***** STORED DATA

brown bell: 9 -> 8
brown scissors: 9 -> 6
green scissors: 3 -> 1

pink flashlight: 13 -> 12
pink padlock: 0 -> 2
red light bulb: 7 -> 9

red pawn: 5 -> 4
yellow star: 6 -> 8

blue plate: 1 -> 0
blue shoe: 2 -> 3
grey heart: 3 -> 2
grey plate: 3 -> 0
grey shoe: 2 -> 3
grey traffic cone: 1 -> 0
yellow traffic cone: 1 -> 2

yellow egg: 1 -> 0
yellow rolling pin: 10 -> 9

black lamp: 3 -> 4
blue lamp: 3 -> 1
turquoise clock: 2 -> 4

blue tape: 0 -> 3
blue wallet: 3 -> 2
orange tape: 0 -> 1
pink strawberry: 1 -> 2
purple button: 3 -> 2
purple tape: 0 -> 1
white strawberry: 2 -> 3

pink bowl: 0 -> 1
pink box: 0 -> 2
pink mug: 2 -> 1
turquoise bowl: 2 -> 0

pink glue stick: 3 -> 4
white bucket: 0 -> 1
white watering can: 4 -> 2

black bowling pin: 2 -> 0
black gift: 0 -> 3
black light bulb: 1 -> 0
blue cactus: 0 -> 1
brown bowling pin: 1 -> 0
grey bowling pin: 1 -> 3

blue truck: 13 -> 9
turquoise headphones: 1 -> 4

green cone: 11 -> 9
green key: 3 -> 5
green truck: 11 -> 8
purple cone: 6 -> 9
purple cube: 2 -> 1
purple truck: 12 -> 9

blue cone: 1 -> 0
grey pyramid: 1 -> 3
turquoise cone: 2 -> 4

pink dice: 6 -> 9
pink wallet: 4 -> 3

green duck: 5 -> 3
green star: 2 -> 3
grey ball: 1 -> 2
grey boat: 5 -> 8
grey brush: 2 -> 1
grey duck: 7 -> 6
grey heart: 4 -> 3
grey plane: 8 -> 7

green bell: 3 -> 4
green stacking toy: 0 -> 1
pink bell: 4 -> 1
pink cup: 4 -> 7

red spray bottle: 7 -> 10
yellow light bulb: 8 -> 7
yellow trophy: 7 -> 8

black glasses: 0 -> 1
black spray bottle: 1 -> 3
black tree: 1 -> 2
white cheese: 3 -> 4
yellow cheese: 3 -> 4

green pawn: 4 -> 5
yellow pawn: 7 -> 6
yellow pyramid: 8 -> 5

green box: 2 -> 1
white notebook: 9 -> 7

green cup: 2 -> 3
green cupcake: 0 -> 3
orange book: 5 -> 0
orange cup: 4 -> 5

**********

— PROMPT —
Make an exact copy of every line from the one with "blue lamp: 3 -> 1" to the end of the data, with the first and last of those lines included.

— SOLUTION FOR THIS TASK —
blue lamp: 3 -> 1
turquoise clock: 2 -> 4

blue tape: 0 -> 3
blue wallet: 3 -> 2
orange tape: 0 -> 1
pink strawberry: 1 -> 2
purple button: 3 -> 2
purple tape: 0 -> 1
white strawberry: 2 -> 3

pink bowl: 0 -> 1
pink box: 0 -> 2
pink mug: 2 -> 1
turquoise bowl: 2 -> 0

pink glue stick: 3 -> 4
white bucket: 0 -> 1
white watering can: 4 -> 2

black bowling pin: 2 -> 0
black gift: 0 -> 3
black light bulb: 1 -> 0
blue cactus: 0 -> 1
brown bowling pin: 1 -> 0
grey bowling pin: 1 -> 3

blue truck: 13 -> 9
turquoise headphones: 1 -> 4

green cone: 11 -> 9
green key: 3 -> 5
green truck: 11 -> 8
purple cone: 6 -> 9
purple cube: 2 -> 1
purple truck: 12 -> 9

blue cone: 1 -> 0
grey pyramid: 1 -> 3
turquoise cone: 2 -> 4

pink dice: 6 -> 9
pink wallet: 4 -> 3

green duck: 5 -> 3
green star: 2 -> 3
grey ball: 1 -> 2
grey boat: 5 -> 8
grey brush: 2 -> 1
grey duck: 7 -> 6
grey heart: 4 -> 3
grey plane: 8 -> 7

green bell: 3 -> 4
green stacking toy: 0 -> 1
pink bell: 4 -> 1
pink cup: 4 -> 7

red spray bottle: 7 -> 10
yellow light bulb: 8 -> 7
yellow trophy: 7 -> 8

black glasses: 0 -> 1
black spray bottle: 1 -> 3
black tree: 1 -> 2
white cheese: 3 -> 4
yellow cheese: 3 -> 4

green pawn: 4 -> 5
yellow pawn: 7 -> 6
yellow pyramid: 8 -> 5

green box: 2 -> 1
white notebook: 9 -> 7

green cup: 2 -> 3
green cupcake: 0 -> 3
orange book: 5 -> 0
orange cup: 4 -> 5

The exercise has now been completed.